[Opening Supplied material section]

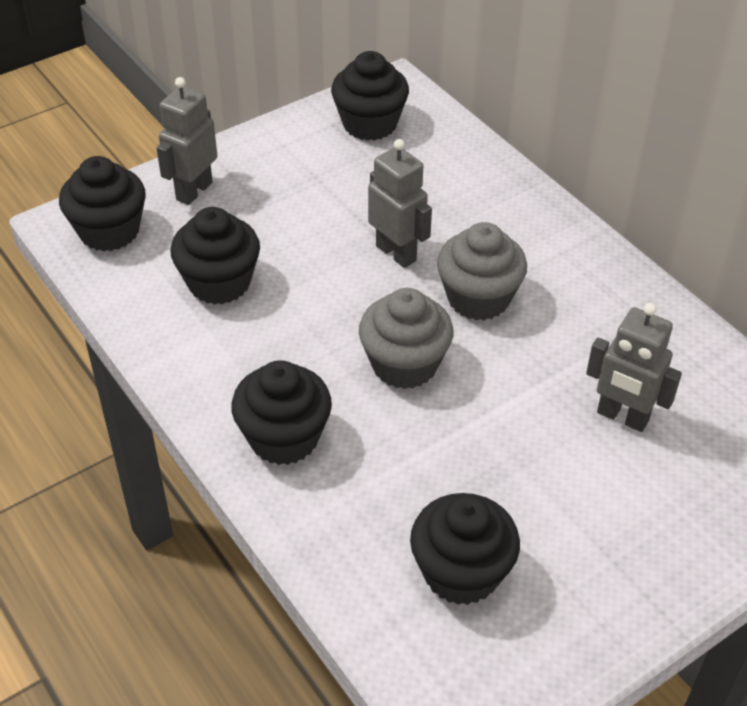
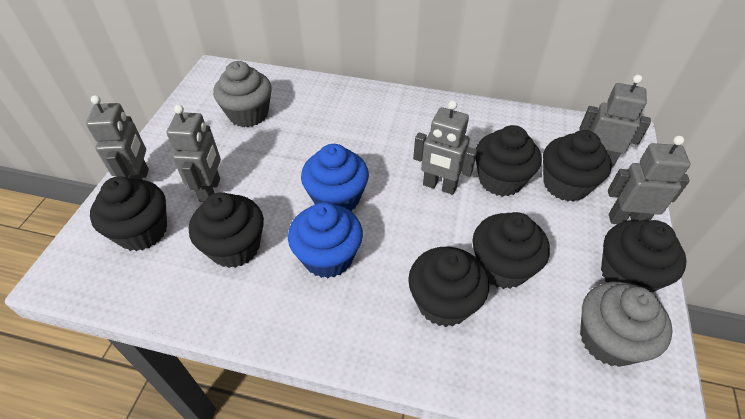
black cupcake: 5 -> 7
blue cupcake: 0 -> 2
grey robot: 3 -> 5

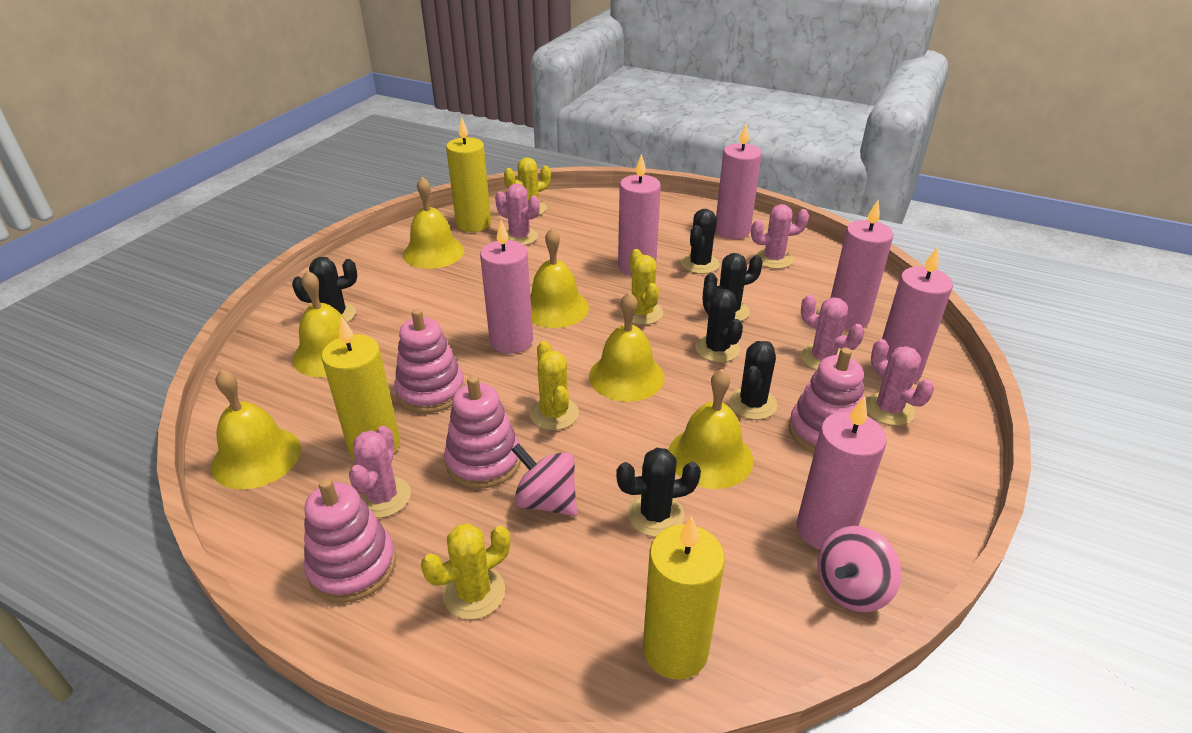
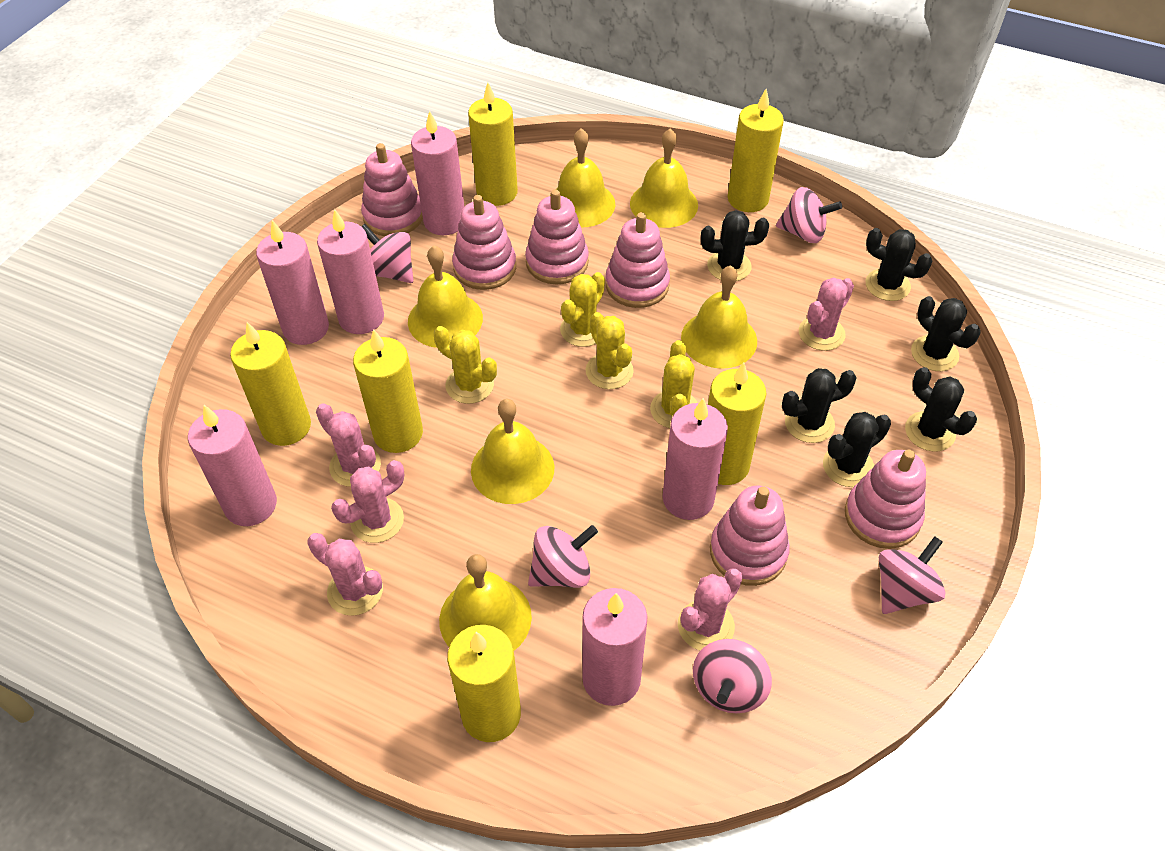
pink spinning top: 2 -> 5
pink stacking toy: 4 -> 6
yellow candle: 3 -> 6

[Closing Supplied material section]

Requirement:
Output all the entries exactly, minus any pictures.

Response:
black cupcake: 5 -> 7
blue cupcake: 0 -> 2
grey robot: 3 -> 5

pink spinning top: 2 -> 5
pink stacking toy: 4 -> 6
yellow candle: 3 -> 6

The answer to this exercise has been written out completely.